Exercise goal. Repeat only the stretch of lines below that runs from the line with "R8: none -> 9.1k (GND, N16)" through the line with "V1: AC 10mV (N10, VCC) -> AC 10mV (GND, N10)", unaltered.

Records to use.
[Start of section]

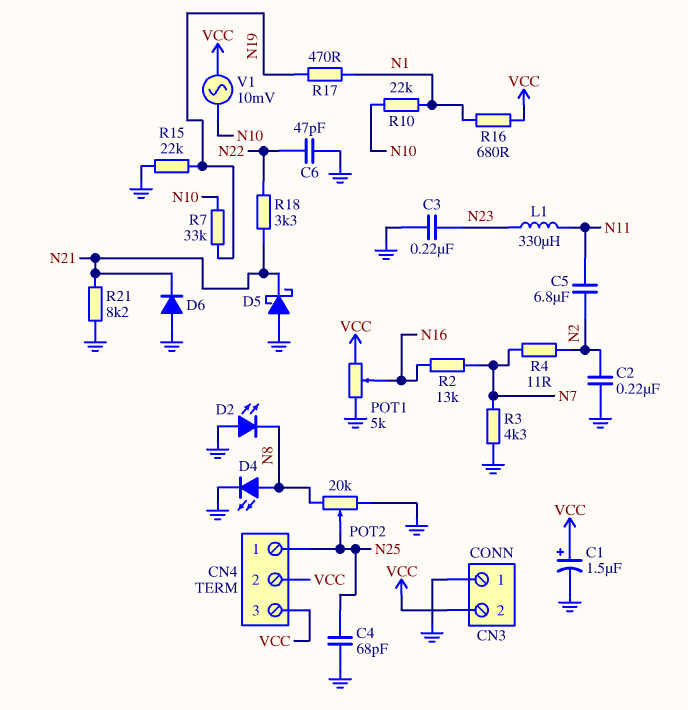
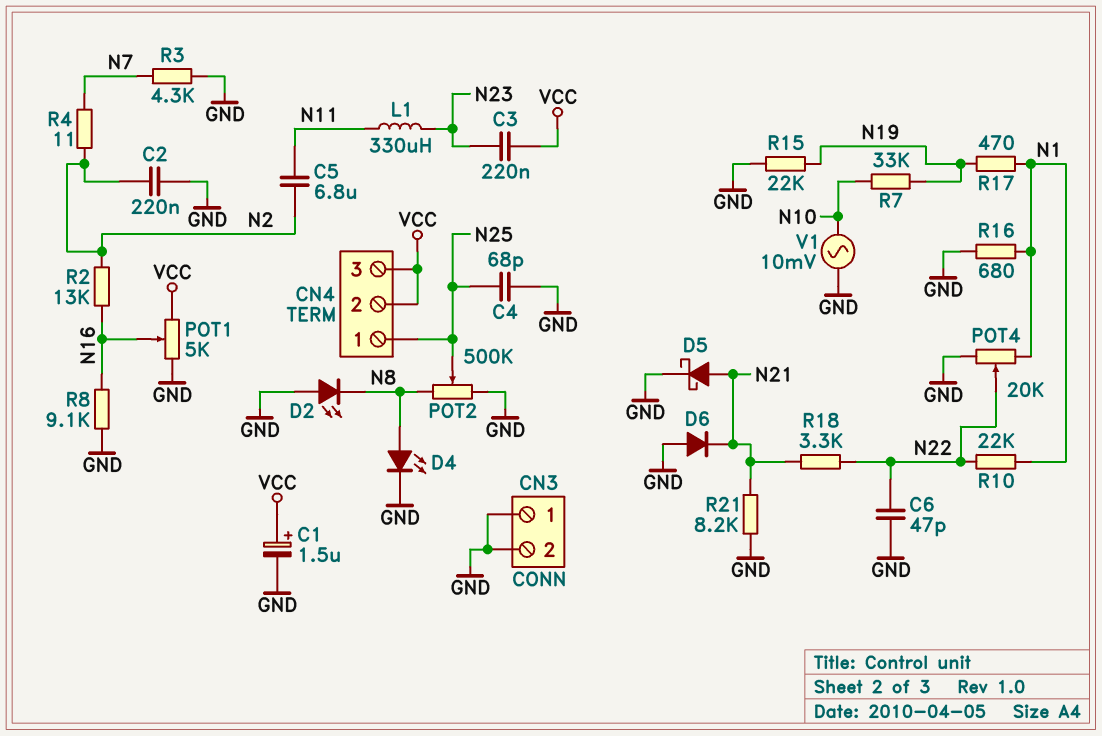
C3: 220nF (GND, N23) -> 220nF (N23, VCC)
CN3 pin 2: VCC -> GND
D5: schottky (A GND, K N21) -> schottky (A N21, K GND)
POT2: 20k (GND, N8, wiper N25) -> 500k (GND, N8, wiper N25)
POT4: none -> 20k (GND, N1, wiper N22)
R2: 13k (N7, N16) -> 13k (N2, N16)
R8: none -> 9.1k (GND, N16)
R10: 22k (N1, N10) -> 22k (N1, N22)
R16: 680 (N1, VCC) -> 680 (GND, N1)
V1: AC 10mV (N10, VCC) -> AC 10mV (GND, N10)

[End of section]
[Start of section]

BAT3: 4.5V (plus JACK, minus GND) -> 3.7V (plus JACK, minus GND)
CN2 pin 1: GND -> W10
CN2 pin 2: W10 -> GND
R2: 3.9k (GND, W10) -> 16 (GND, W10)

[End of section]

Response to this task.
R8: none -> 9.1k (GND, N16)
R10: 22k (N1, N10) -> 22k (N1, N22)
R16: 680 (N1, VCC) -> 680 (GND, N1)
V1: AC 10mV (N10, VCC) -> AC 10mV (GND, N10)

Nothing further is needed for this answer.